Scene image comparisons
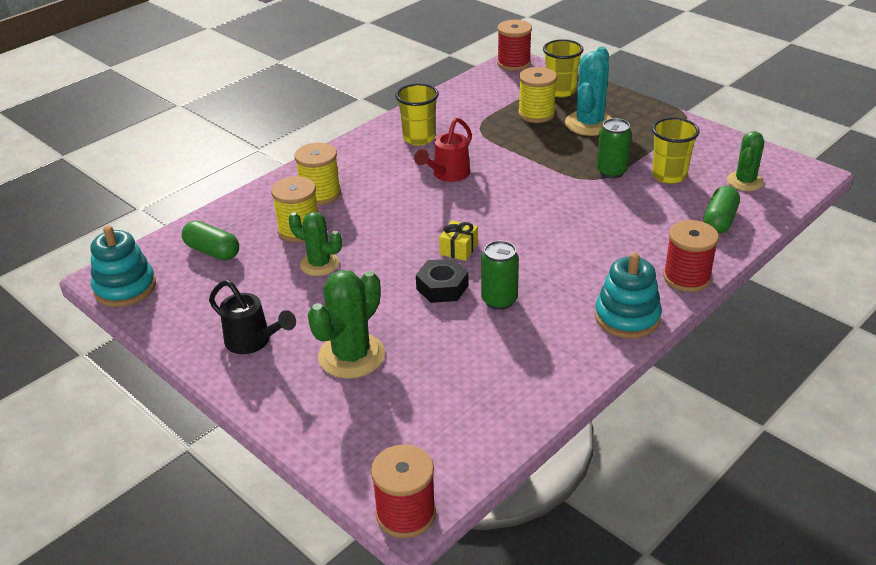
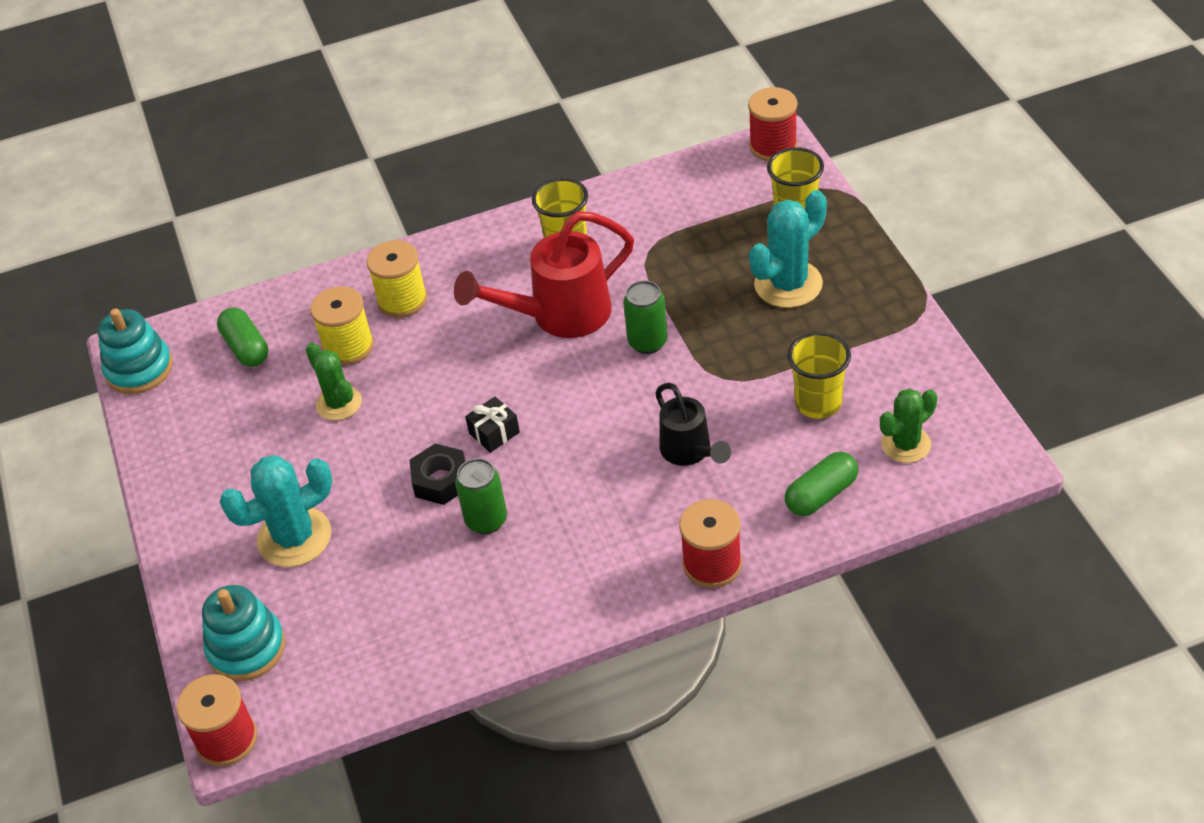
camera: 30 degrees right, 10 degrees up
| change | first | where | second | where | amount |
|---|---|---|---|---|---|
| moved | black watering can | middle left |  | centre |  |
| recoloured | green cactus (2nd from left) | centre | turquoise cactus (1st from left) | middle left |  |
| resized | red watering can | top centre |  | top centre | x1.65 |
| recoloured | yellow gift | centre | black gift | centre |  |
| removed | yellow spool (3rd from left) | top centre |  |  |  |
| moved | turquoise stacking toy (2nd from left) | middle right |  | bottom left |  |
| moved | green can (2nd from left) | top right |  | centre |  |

■ WHAT TO WORK ON ■
Instructions for the copy: start at the first entry, stop after the line containing "recoloured | green", keep every line exact, and drop the pictures.

■ TASK OUTPUT ■
camera: 30 degrees right, 10 degrees up
| change | first | where | second | where | amount |
|---|---|---|---|---|---|
| moved | black watering can | middle left |  | centre |  |
| recoloured | green cactus (2nd from left) | centre | turquoise cactus (1st from left) | middle left |  |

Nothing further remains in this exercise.